=== Object tracking records ===
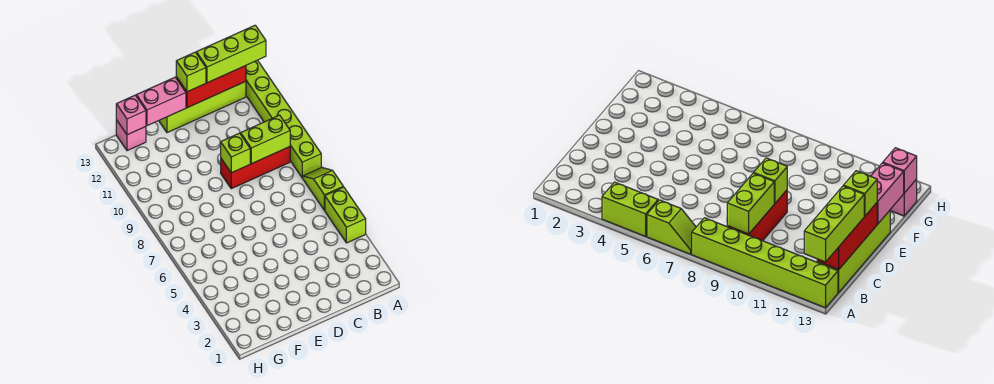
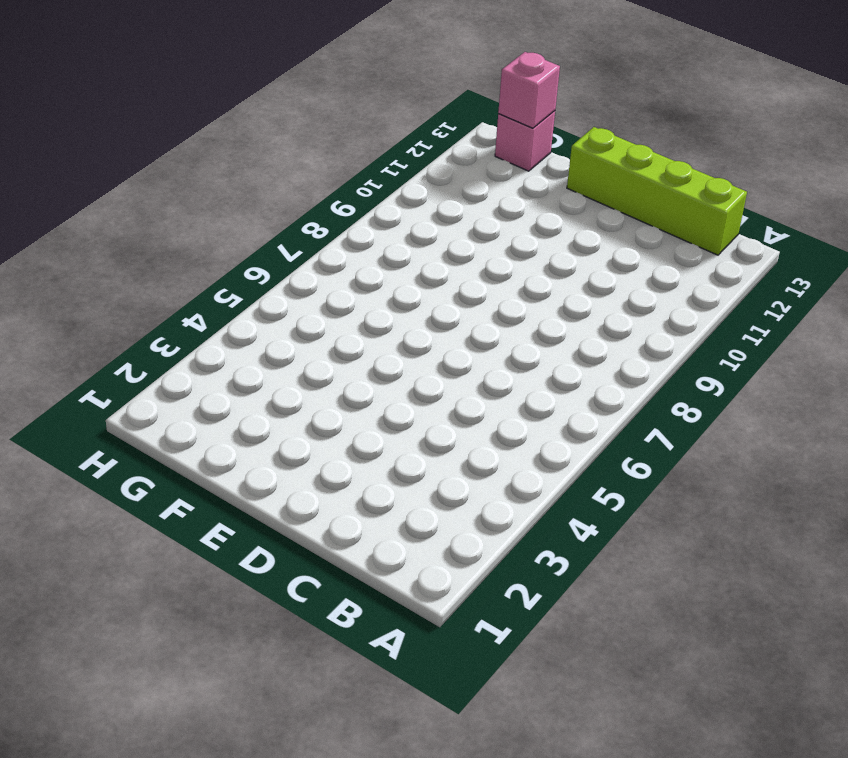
none -> lime brick A4:A5 level 1
none -> lime slope A6:A7 level 1 top 6
none -> lime brick A8:A13 level 1

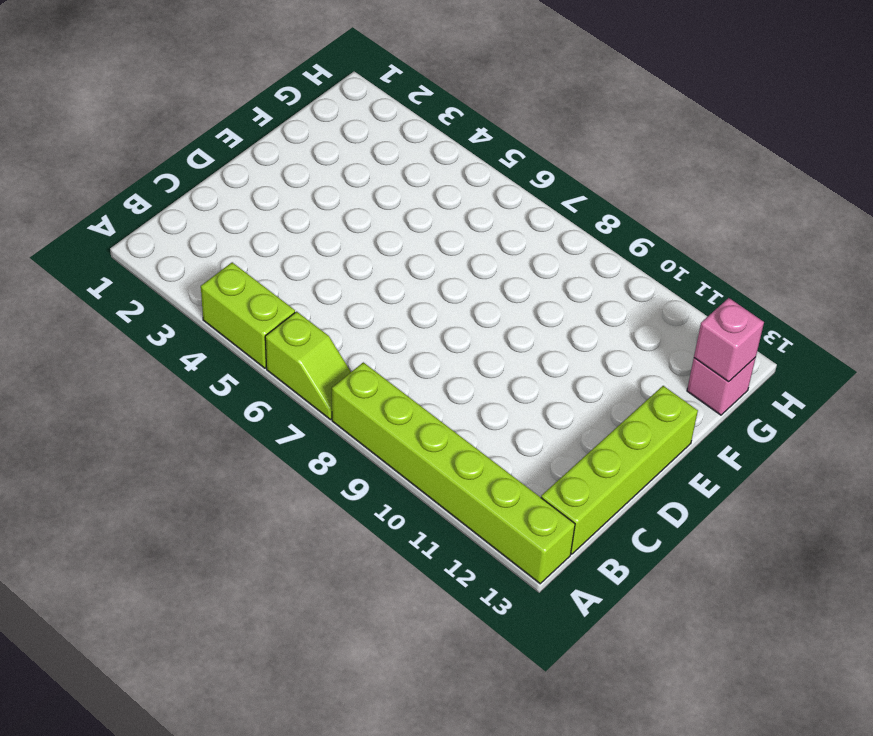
none -> red brick B9:D9 level 1
none -> lime brick B9:C9 level 2
none -> red brick B13:D13 level 2

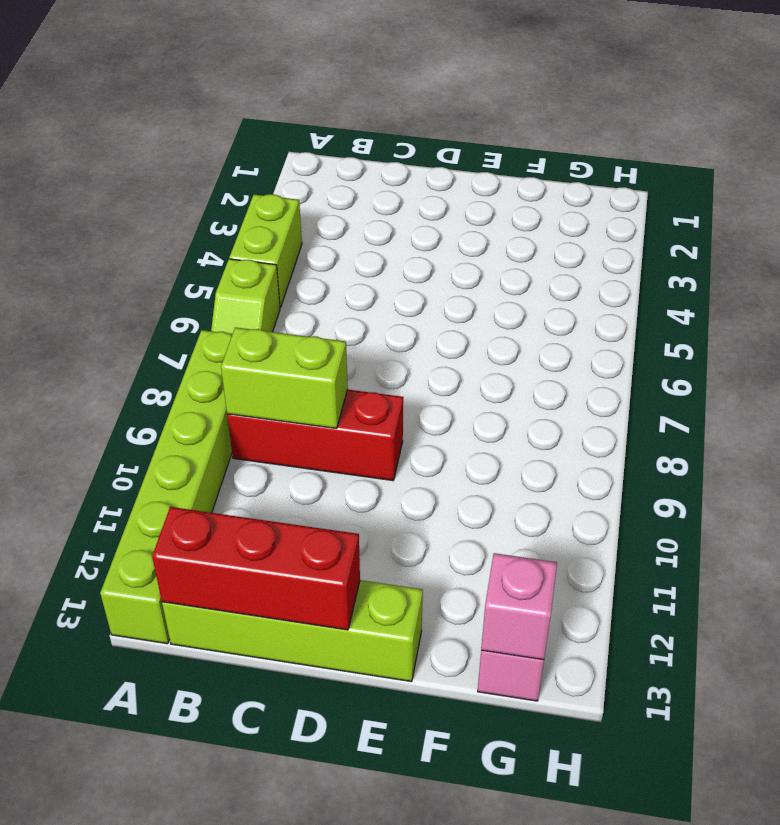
none -> lime brick D9 level 2
none -> pink brick E13:F13 level 2
none -> lime brick A13:C13 level 3

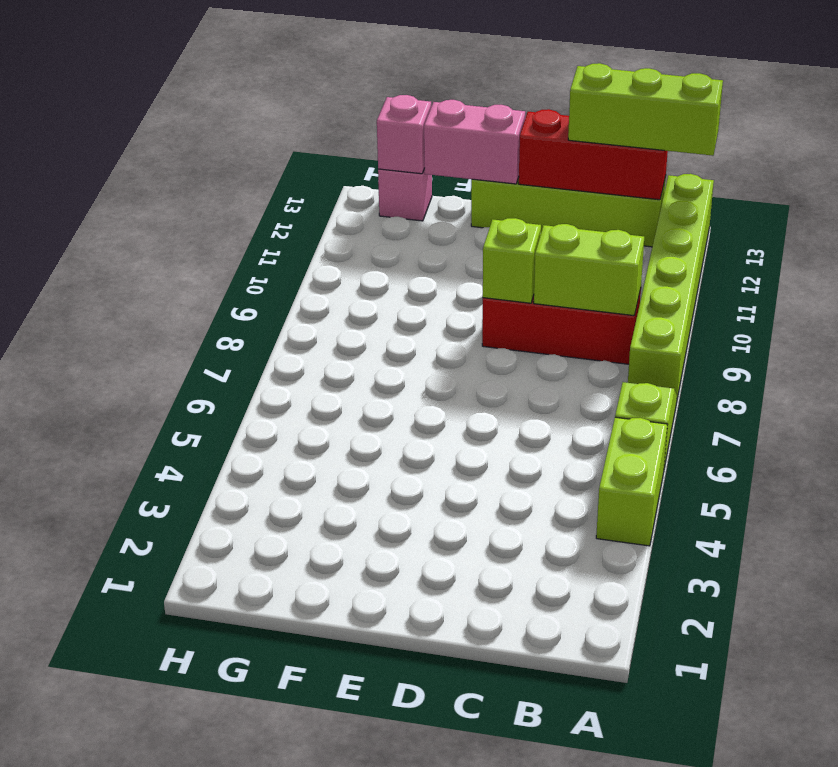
none -> lime brick D13 level 3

=== Problem to solve ===
Show me every line in the data above that includes "brick".

=== Answer box ===
none -> lime brick A4:A5 level 1
none -> lime brick A8:A13 level 1
none -> red brick B9:D9 level 1
none -> lime brick B9:C9 level 2
none -> red brick B13:D13 level 2
none -> lime brick D9 level 2
none -> pink brick E13:F13 level 2
none -> lime brick A13:C13 level 3
none -> lime brick D13 level 3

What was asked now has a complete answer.